■ **Task statement**
Everything from the line holding "purple rectangle: (158, 1243)" through the end of the records should be printed exactly, apart from the pictures.
Start of Data supplied
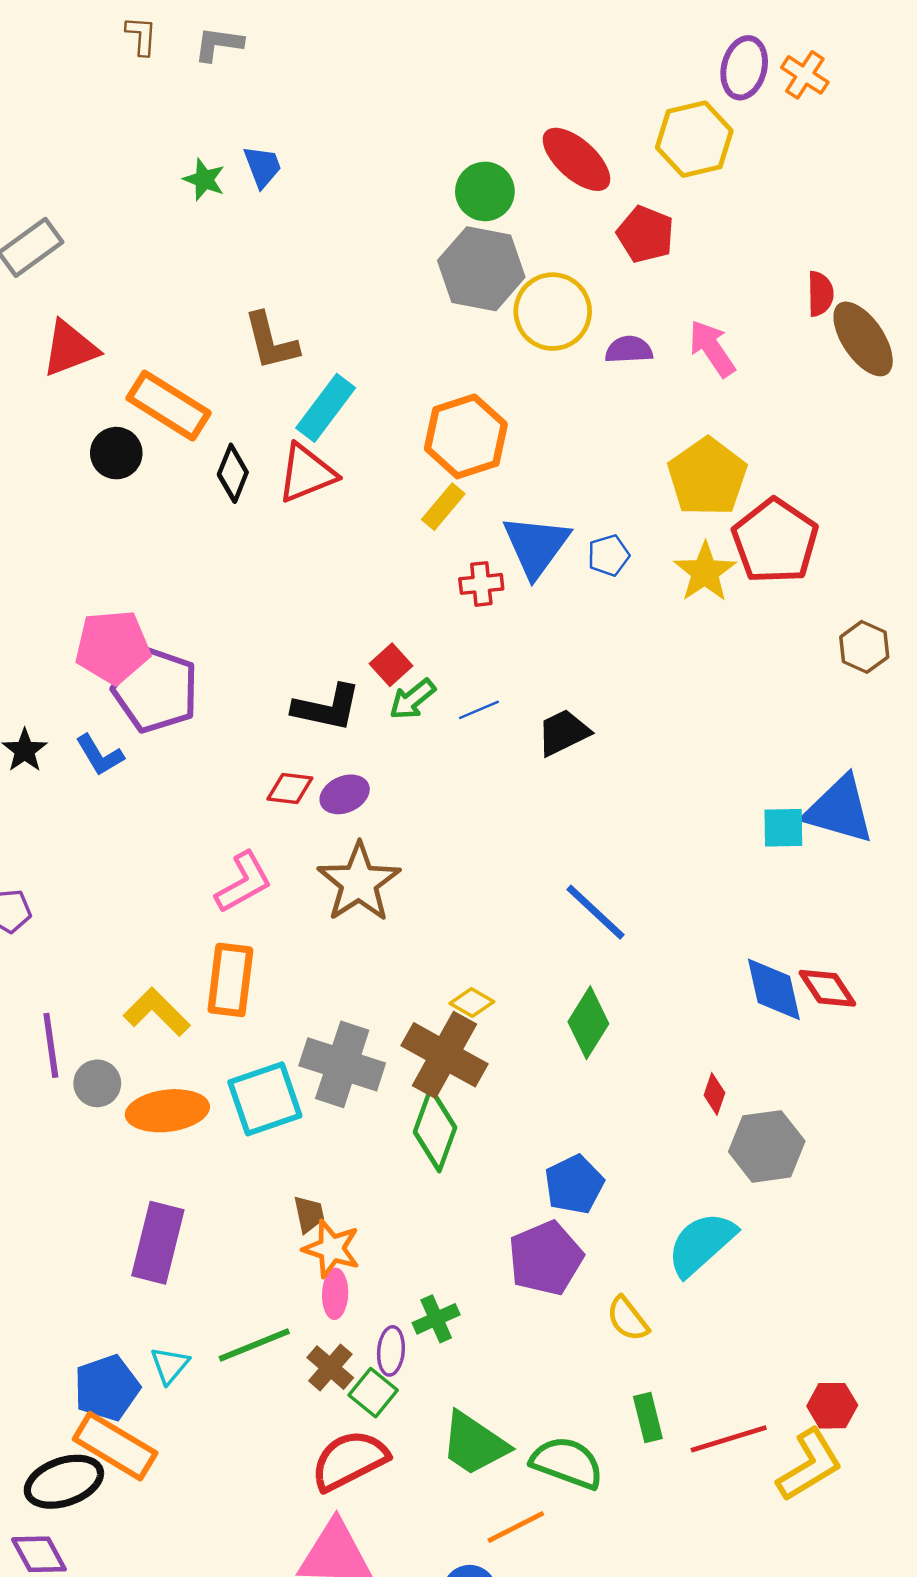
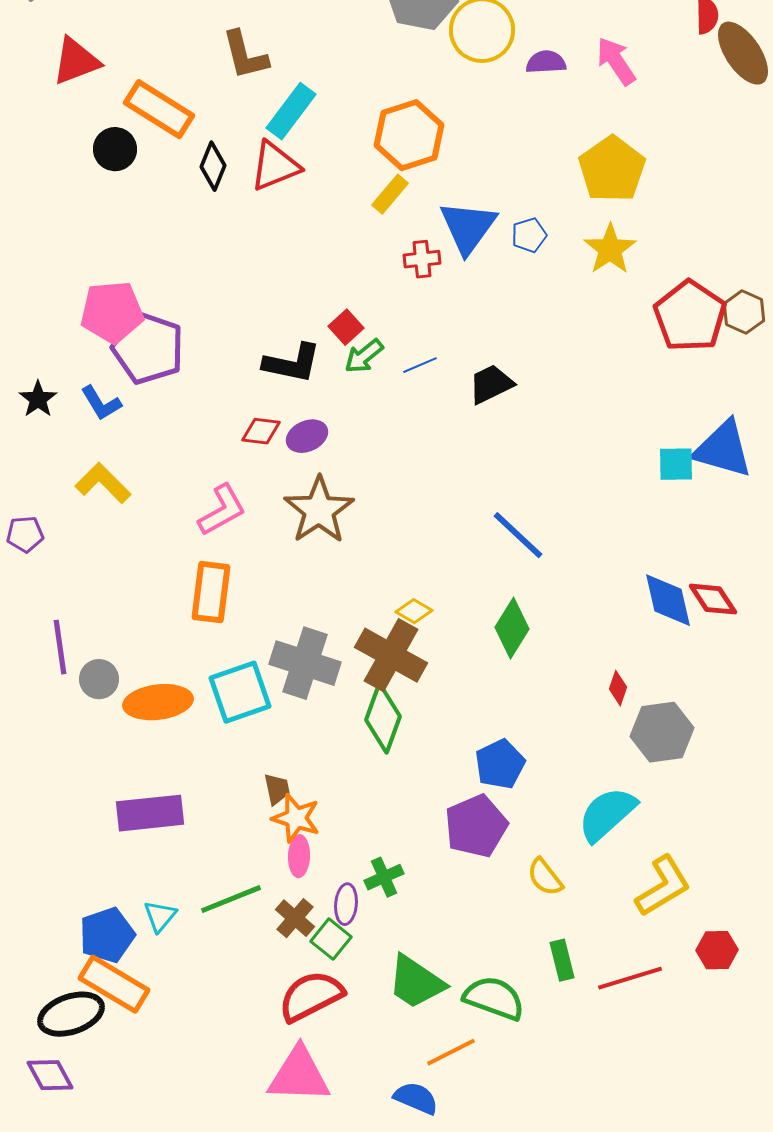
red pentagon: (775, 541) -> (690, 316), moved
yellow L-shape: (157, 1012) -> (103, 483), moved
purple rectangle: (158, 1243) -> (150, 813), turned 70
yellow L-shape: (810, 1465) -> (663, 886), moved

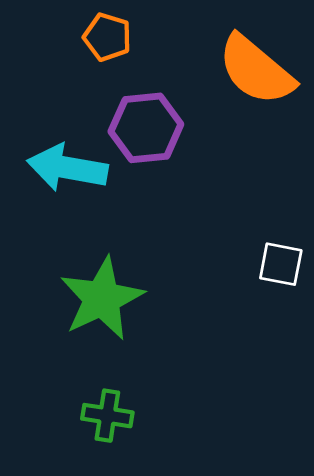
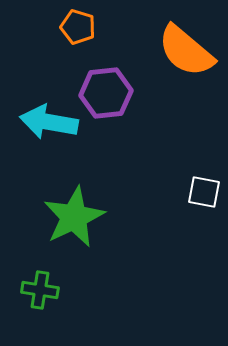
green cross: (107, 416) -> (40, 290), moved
End of Data supplied
■ **Solution to this task**
purple rectangle: (158, 1243) -> (150, 813), turned 70
yellow L-shape: (810, 1465) -> (663, 886), moved

green cross: (107, 416) -> (40, 290), moved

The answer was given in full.